Exercise instructions - Make a verbatim copy of the entries below; pictures stay out.

Materials provided -

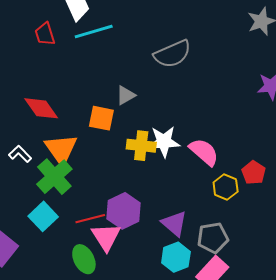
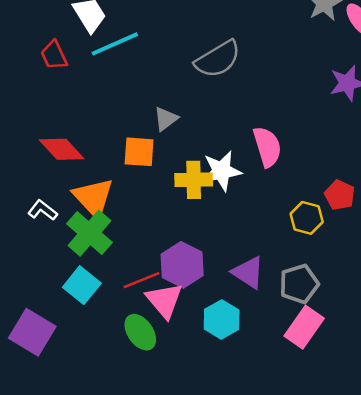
pink semicircle: (204, 152) -> (267, 147), moved, turned 40
cyan hexagon: (176, 257) -> (222, 319), moved

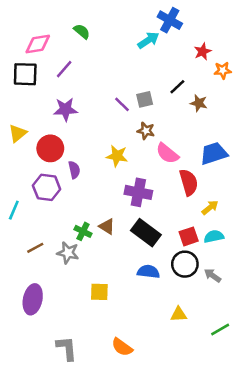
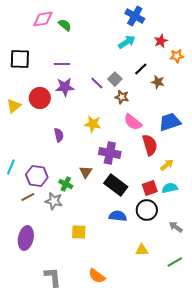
cyan arrow: (148, 40) -> (127, 42), moved
pink diamond: (38, 44) -> (43, 19), moved
purple line: (64, 69) -> (62, 64), moved, turned 49
gray square: (145, 99) -> (115, 79), turned -32
purple star: (65, 109) -> (65, 87), moved
brown star: (146, 131) -> (122, 97), moved
red circle: (50, 148) -> (40, 98), moved
purple hexagon: (47, 187) -> (37, 176), moved
brown triangle: (107, 226) -> (86, 172), moved, turned 32
gray arrow: (213, 275) -> (176, 227), moved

Answer space -
pink semicircle: (204, 152) -> (267, 147), moved, turned 40
cyan hexagon: (176, 257) -> (222, 319), moved

cyan arrow: (148, 40) -> (127, 42), moved
pink diamond: (38, 44) -> (43, 19), moved
purple line: (64, 69) -> (62, 64), moved, turned 49
gray square: (145, 99) -> (115, 79), turned -32
purple star: (65, 109) -> (65, 87), moved
brown star: (146, 131) -> (122, 97), moved
red circle: (50, 148) -> (40, 98), moved
purple hexagon: (47, 187) -> (37, 176), moved
brown triangle: (107, 226) -> (86, 172), moved, turned 32
gray arrow: (213, 275) -> (176, 227), moved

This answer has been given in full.